# [Records provided]
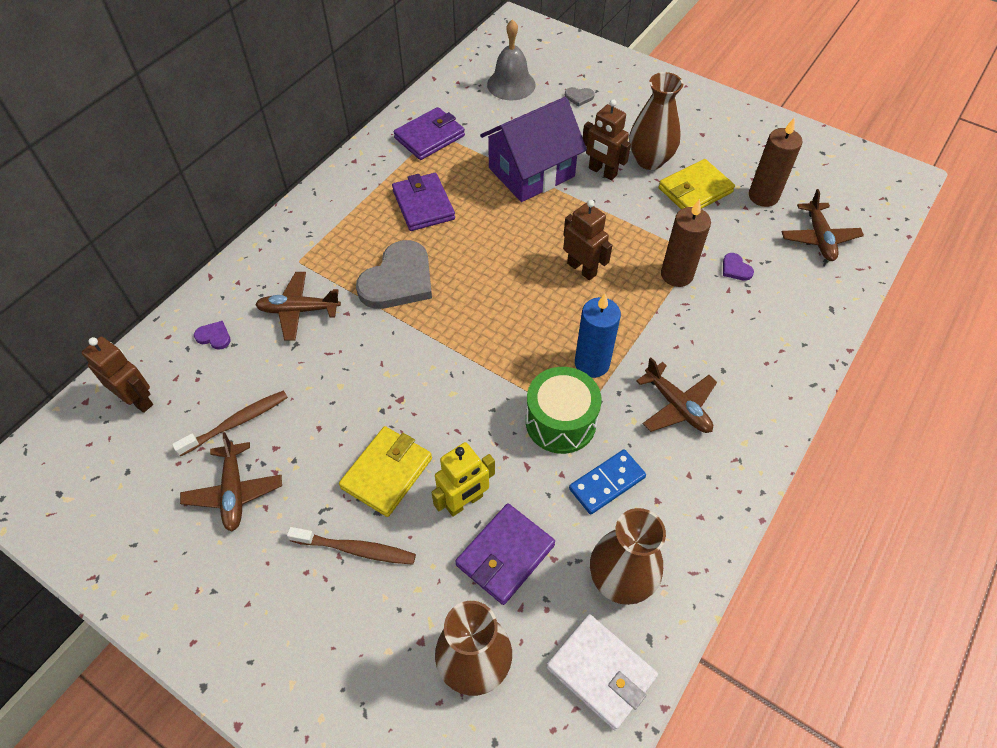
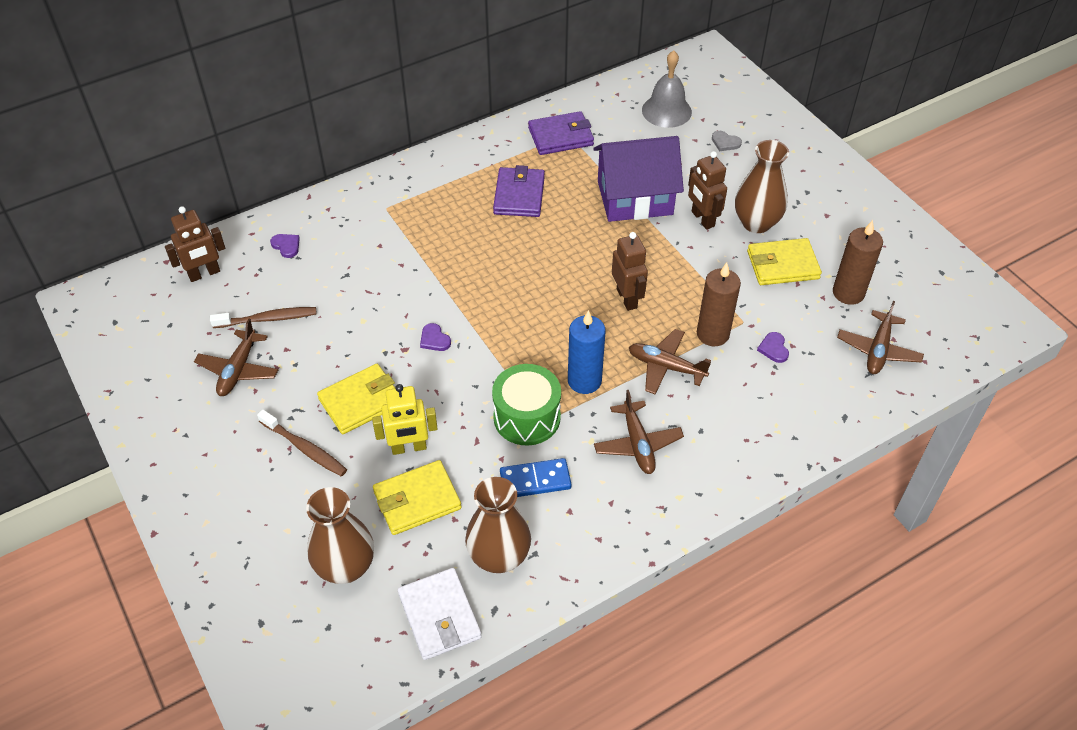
camera: 25 degrees right, 5 degrees down
(137, 399) = (204, 274): brown robot -> brown robot turned 90 degrees clockwise
(299, 310) = (364, 248): brown plane -> brown plane (666, 367)
(398, 280) = (460, 252): grey heart -> none
(424, 377) = (434, 339): none -> purple heart
(505, 555) = (417, 500): purple wallet -> yellow wallet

# [Exercise instructions]
Copy out the line containing "(424, 377) = (434, 339): none -> purple heart", then every line after it through the end of the listing, exactly and with nothing else.

# [Answer to this exercise]
(424, 377) = (434, 339): none -> purple heart
(505, 555) = (417, 500): purple wallet -> yellow wallet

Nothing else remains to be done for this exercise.